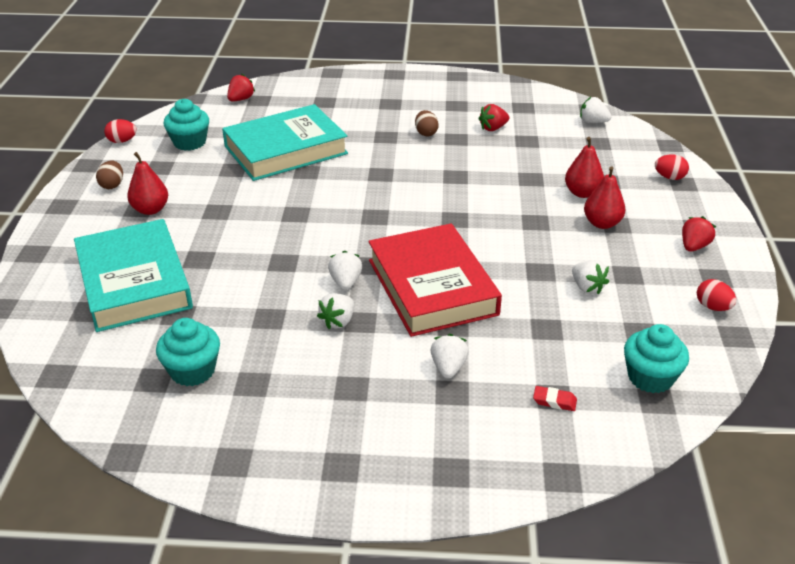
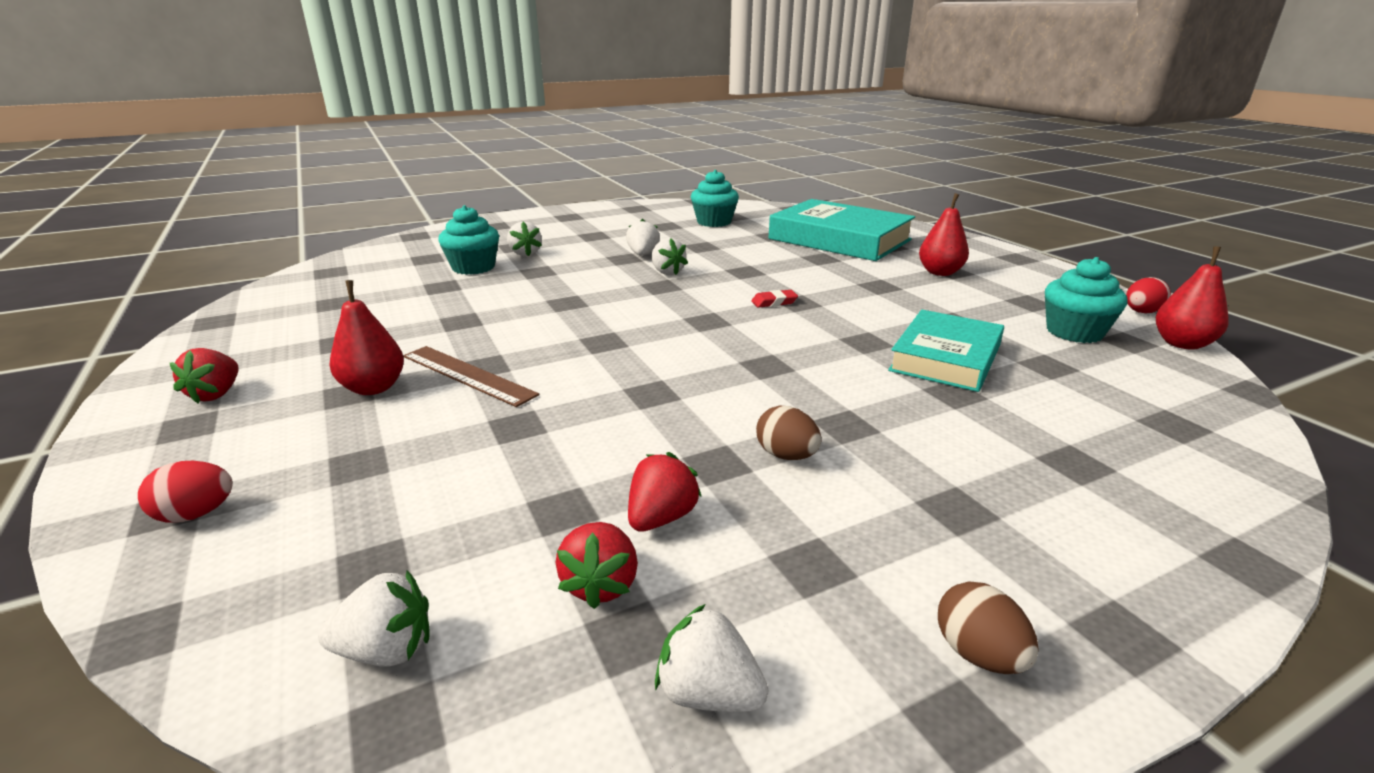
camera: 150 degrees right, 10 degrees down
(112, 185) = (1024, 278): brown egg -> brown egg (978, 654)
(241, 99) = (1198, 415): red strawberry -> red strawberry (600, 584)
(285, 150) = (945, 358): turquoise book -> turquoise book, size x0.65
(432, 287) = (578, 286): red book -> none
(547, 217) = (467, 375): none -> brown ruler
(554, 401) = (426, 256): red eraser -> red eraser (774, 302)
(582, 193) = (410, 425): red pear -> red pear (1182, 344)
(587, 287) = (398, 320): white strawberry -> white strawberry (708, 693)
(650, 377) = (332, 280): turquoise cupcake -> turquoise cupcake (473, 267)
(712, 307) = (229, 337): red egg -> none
□ □ □ □ □
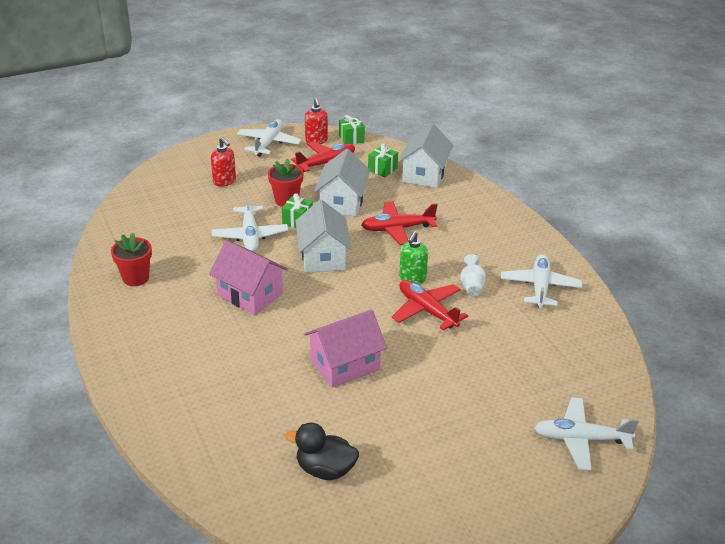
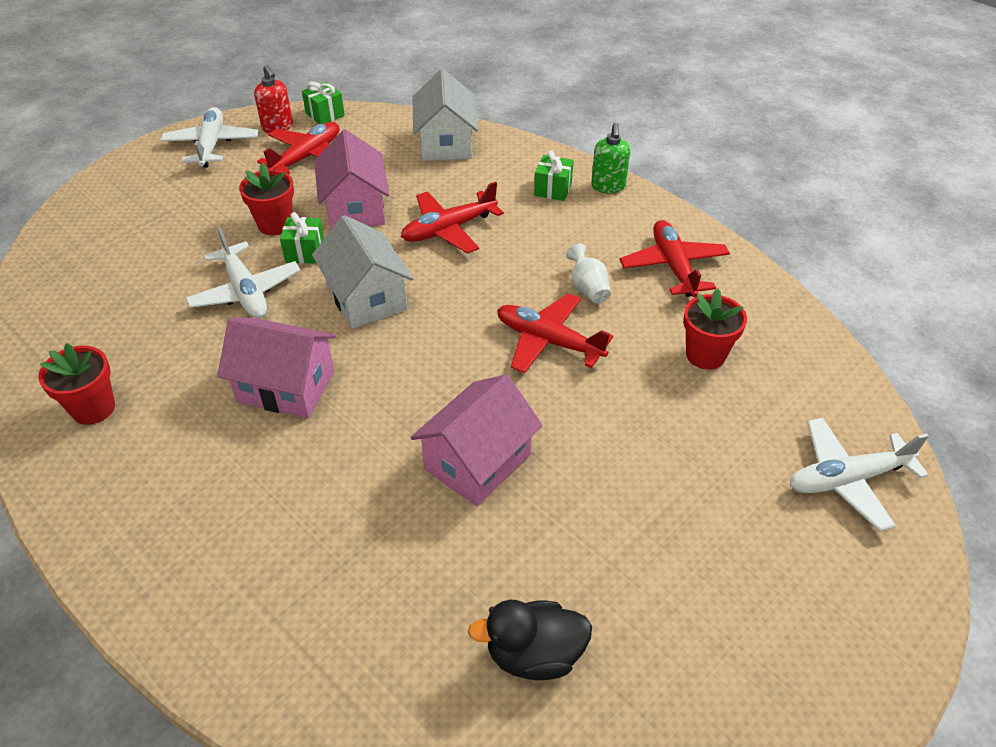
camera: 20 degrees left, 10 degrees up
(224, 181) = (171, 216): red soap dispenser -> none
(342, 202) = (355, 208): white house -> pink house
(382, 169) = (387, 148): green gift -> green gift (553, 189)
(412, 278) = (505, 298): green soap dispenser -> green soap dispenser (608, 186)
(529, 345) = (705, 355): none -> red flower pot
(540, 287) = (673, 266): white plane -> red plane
□ □ □ □ □
• Work instructions
Both end lines included, restate word for word the lines above from the line with "(112, 185) = (1024, 278): brown" to the line with "(712, 307) = (229, 337): red egg -> none", and nothing else.

• Answer for this exercise
(112, 185) = (1024, 278): brown egg -> brown egg (978, 654)
(241, 99) = (1198, 415): red strawberry -> red strawberry (600, 584)
(285, 150) = (945, 358): turquoise book -> turquoise book, size x0.65
(432, 287) = (578, 286): red book -> none
(547, 217) = (467, 375): none -> brown ruler
(554, 401) = (426, 256): red eraser -> red eraser (774, 302)
(582, 193) = (410, 425): red pear -> red pear (1182, 344)
(587, 287) = (398, 320): white strawberry -> white strawberry (708, 693)
(650, 377) = (332, 280): turquoise cupcake -> turquoise cupcake (473, 267)
(712, 307) = (229, 337): red egg -> none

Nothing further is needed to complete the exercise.